* WHAT THE EXERCISE ASKS
Set down the material in full. Keep every line exactly as it is.

* AVAILABLE DATA
————

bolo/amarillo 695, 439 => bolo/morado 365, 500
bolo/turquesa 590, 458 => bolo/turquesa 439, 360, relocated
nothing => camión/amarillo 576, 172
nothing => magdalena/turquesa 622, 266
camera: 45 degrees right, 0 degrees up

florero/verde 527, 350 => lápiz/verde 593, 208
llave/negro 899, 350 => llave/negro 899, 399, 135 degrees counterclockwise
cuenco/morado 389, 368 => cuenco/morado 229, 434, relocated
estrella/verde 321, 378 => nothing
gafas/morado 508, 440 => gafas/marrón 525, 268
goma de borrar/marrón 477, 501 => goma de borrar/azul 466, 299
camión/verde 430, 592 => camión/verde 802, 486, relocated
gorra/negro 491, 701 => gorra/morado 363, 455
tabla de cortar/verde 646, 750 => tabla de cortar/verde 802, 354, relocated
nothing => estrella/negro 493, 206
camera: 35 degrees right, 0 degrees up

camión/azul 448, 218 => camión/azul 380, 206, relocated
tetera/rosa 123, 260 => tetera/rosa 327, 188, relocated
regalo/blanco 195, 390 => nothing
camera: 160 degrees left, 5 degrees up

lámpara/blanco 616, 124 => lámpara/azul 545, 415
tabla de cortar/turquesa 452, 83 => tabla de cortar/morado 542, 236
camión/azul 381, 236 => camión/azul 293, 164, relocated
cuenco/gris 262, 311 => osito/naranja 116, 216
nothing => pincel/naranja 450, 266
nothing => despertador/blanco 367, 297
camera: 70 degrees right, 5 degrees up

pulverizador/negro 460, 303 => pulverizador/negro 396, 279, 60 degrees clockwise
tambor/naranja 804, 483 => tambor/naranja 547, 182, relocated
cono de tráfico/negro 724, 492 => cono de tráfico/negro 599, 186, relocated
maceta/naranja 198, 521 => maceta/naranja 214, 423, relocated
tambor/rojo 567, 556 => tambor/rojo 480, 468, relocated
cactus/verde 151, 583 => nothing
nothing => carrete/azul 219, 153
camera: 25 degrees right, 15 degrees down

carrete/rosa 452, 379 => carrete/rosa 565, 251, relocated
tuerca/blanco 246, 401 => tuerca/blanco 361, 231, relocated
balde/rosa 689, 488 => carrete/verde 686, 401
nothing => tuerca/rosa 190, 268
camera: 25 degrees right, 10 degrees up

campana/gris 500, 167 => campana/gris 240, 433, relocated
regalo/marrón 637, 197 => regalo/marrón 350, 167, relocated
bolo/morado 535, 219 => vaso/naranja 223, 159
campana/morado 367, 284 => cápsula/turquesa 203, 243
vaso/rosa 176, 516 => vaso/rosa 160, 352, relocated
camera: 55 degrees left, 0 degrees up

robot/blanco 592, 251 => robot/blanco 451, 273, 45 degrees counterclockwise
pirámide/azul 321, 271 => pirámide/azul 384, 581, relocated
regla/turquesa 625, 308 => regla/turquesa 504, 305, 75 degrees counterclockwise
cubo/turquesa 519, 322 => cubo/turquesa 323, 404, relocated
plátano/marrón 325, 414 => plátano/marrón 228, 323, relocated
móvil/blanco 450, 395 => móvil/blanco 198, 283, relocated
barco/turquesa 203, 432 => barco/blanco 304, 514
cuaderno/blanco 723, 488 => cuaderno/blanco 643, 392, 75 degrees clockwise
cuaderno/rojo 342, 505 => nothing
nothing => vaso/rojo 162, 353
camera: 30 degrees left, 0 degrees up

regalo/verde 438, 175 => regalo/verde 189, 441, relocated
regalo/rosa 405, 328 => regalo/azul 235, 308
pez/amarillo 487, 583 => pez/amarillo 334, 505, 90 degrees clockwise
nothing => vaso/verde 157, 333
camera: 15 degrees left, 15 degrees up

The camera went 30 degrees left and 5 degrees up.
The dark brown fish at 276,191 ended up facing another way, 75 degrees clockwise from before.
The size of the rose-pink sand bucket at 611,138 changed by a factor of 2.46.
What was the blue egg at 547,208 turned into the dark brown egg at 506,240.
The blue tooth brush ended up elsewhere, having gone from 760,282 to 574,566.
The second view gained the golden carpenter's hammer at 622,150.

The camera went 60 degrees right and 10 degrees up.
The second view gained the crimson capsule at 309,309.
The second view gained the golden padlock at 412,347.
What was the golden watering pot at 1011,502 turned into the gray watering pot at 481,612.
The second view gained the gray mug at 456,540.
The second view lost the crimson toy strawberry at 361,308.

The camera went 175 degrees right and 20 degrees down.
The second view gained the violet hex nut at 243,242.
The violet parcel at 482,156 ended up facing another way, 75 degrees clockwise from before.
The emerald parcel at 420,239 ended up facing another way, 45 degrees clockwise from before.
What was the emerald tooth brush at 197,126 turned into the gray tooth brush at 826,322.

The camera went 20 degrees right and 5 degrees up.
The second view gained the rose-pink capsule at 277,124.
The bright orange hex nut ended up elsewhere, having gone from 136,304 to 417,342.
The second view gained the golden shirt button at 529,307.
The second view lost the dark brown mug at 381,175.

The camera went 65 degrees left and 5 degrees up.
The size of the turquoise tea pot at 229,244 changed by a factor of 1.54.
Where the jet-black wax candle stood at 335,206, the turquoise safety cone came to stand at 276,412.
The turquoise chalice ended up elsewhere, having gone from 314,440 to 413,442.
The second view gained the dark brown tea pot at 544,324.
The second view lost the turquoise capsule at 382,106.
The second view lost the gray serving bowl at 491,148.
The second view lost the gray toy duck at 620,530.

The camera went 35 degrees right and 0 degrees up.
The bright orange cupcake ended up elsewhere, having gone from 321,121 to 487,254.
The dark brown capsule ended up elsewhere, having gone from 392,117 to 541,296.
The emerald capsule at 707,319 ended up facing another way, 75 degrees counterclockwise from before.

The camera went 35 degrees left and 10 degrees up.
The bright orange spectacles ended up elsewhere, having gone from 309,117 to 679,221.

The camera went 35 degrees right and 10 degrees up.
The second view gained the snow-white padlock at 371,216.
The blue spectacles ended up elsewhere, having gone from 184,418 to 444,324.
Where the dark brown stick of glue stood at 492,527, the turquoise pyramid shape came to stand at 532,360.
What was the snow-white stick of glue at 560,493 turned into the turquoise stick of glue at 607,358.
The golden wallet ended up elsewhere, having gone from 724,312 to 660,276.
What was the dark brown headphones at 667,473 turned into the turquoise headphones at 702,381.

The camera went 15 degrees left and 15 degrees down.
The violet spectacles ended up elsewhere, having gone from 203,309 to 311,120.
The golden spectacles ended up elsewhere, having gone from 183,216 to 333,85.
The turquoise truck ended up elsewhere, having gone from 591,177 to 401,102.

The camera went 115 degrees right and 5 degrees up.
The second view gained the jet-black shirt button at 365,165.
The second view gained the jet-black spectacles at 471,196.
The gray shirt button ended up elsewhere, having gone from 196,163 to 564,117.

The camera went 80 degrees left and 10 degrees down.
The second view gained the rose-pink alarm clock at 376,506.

————

* WRITTEN REPLY
bolo/amarillo 695, 439 => bolo/morado 365, 500
bolo/turquesa 590, 458 => bolo/turquesa 439, 360, relocated
nothing => camión/amarillo 576, 172
nothing => magdalena/turquesa 622, 266
camera: 45 degrees right, 0 degrees up

florero/verde 527, 350 => lápiz/verde 593, 208
llave/negro 899, 350 => llave/negro 899, 399, 135 degrees counterclockwise
cuenco/morado 389, 368 => cuenco/morado 229, 434, relocated
estrella/verde 321, 378 => nothing
gafas/morado 508, 440 => gafas/marrón 525, 268
goma de borrar/marrón 477, 501 => goma de borrar/azul 466, 299
camión/verde 430, 592 => camión/verde 802, 486, relocated
gorra/negro 491, 701 => gorra/morado 363, 455
tabla de cortar/verde 646, 750 => tabla de cortar/verde 802, 354, relocated
nothing => estrella/negro 493, 206
camera: 35 degrees right, 0 degrees up

camión/azul 448, 218 => camión/azul 380, 206, relocated
tetera/rosa 123, 260 => tetera/rosa 327, 188, relocated
regalo/blanco 195, 390 => nothing
camera: 160 degrees left, 5 degrees up

lámpara/blanco 616, 124 => lámpara/azul 545, 415
tabla de cortar/turquesa 452, 83 => tabla de cortar/morado 542, 236
camión/azul 381, 236 => camión/azul 293, 164, relocated
cuenco/gris 262, 311 => osito/naranja 116, 216
nothing => pincel/naranja 450, 266
nothing => despertador/blanco 367, 297
camera: 70 degrees right, 5 degrees up

pulverizador/negro 460, 303 => pulverizador/negro 396, 279, 60 degrees clockwise
tambor/naranja 804, 483 => tambor/naranja 547, 182, relocated
cono de tráfico/negro 724, 492 => cono de tráfico/negro 599, 186, relocated
maceta/naranja 198, 521 => maceta/naranja 214, 423, relocated
tambor/rojo 567, 556 => tambor/rojo 480, 468, relocated
cactus/verde 151, 583 => nothing
nothing => carrete/azul 219, 153
camera: 25 degrees right, 15 degrees down

carrete/rosa 452, 379 => carrete/rosa 565, 251, relocated
tuerca/blanco 246, 401 => tuerca/blanco 361, 231, relocated
balde/rosa 689, 488 => carrete/verde 686, 401
nothing => tuerca/rosa 190, 268
camera: 25 degrees right, 10 degrees up

campana/gris 500, 167 => campana/gris 240, 433, relocated
regalo/marrón 637, 197 => regalo/marrón 350, 167, relocated
bolo/morado 535, 219 => vaso/naranja 223, 159
campana/morado 367, 284 => cápsula/turquesa 203, 243
vaso/rosa 176, 516 => vaso/rosa 160, 352, relocated
camera: 55 degrees left, 0 degrees up

robot/blanco 592, 251 => robot/blanco 451, 273, 45 degrees counterclockwise
pirámide/azul 321, 271 => pirámide/azul 384, 581, relocated
regla/turquesa 625, 308 => regla/turquesa 504, 305, 75 degrees counterclockwise
cubo/turquesa 519, 322 => cubo/turquesa 323, 404, relocated
plátano/marrón 325, 414 => plátano/marrón 228, 323, relocated
móvil/blanco 450, 395 => móvil/blanco 198, 283, relocated
barco/turquesa 203, 432 => barco/blanco 304, 514
cuaderno/blanco 723, 488 => cuaderno/blanco 643, 392, 75 degrees clockwise
cuaderno/rojo 342, 505 => nothing
nothing => vaso/rojo 162, 353
camera: 30 degrees left, 0 degrees up

regalo/verde 438, 175 => regalo/verde 189, 441, relocated
regalo/rosa 405, 328 => regalo/azul 235, 308
pez/amarillo 487, 583 => pez/amarillo 334, 505, 90 degrees clockwise
nothing => vaso/verde 157, 333
camera: 15 degrees left, 15 degrees up

The camera went 30 degrees left and 5 degrees up.
The dark brown fish at 276,191 ended up facing another way, 75 degrees clockwise from before.
The size of the rose-pink sand bucket at 611,138 changed by a factor of 2.46.
What was the blue egg at 547,208 turned into the dark brown egg at 506,240.
The blue tooth brush ended up elsewhere, having gone from 760,282 to 574,566.
The second view gained the golden carpenter's hammer at 622,150.

The camera went 60 degrees right and 10 degrees up.
The second view gained the crimson capsule at 309,309.
The second view gained the golden padlock at 412,347.
What was the golden watering pot at 1011,502 turned into the gray watering pot at 481,612.
The second view gained the gray mug at 456,540.
The second view lost the crimson toy strawberry at 361,308.

The camera went 175 degrees right and 20 degrees down.
The second view gained the violet hex nut at 243,242.
The violet parcel at 482,156 ended up facing another way, 75 degrees clockwise from before.
The emerald parcel at 420,239 ended up facing another way, 45 degrees clockwise from before.
What was the emerald tooth brush at 197,126 turned into the gray tooth brush at 826,322.

The camera went 20 degrees right and 5 degrees up.
The second view gained the rose-pink capsule at 277,124.
The bright orange hex nut ended up elsewhere, having gone from 136,304 to 417,342.
The second view gained the golden shirt button at 529,307.
The second view lost the dark brown mug at 381,175.

The camera went 65 degrees left and 5 degrees up.
The size of the turquoise tea pot at 229,244 changed by a factor of 1.54.
Where the jet-black wax candle stood at 335,206, the turquoise safety cone came to stand at 276,412.
The turquoise chalice ended up elsewhere, having gone from 314,440 to 413,442.
The second view gained the dark brown tea pot at 544,324.
The second view lost the turquoise capsule at 382,106.
The second view lost the gray serving bowl at 491,148.
The second view lost the gray toy duck at 620,530.

The camera went 35 degrees right and 0 degrees up.
The bright orange cupcake ended up elsewhere, having gone from 321,121 to 487,254.
The dark brown capsule ended up elsewhere, having gone from 392,117 to 541,296.
The emerald capsule at 707,319 ended up facing another way, 75 degrees counterclockwise from before.

The camera went 35 degrees left and 10 degrees up.
The bright orange spectacles ended up elsewhere, having gone from 309,117 to 679,221.

The camera went 35 degrees right and 10 degrees up.
The second view gained the snow-white padlock at 371,216.
The blue spectacles ended up elsewhere, having gone from 184,418 to 444,324.
Where the dark brown stick of glue stood at 492,527, the turquoise pyramid shape came to stand at 532,360.
What was the snow-white stick of glue at 560,493 turned into the turquoise stick of glue at 607,358.
The golden wallet ended up elsewhere, having gone from 724,312 to 660,276.
What was the dark brown headphones at 667,473 turned into the turquoise headphones at 702,381.

The camera went 15 degrees left and 15 degrees down.
The violet spectacles ended up elsewhere, having gone from 203,309 to 311,120.
The golden spectacles ended up elsewhere, having gone from 183,216 to 333,85.
The turquoise truck ended up elsewhere, having gone from 591,177 to 401,102.

The camera went 115 degrees right and 5 degrees up.
The second view gained the jet-black shirt button at 365,165.
The second view gained the jet-black spectacles at 471,196.
The gray shirt button ended up elsewhere, having gone from 196,163 to 564,117.

The camera went 80 degrees left and 10 degrees down.
The second view gained the rose-pink alarm clock at 376,506.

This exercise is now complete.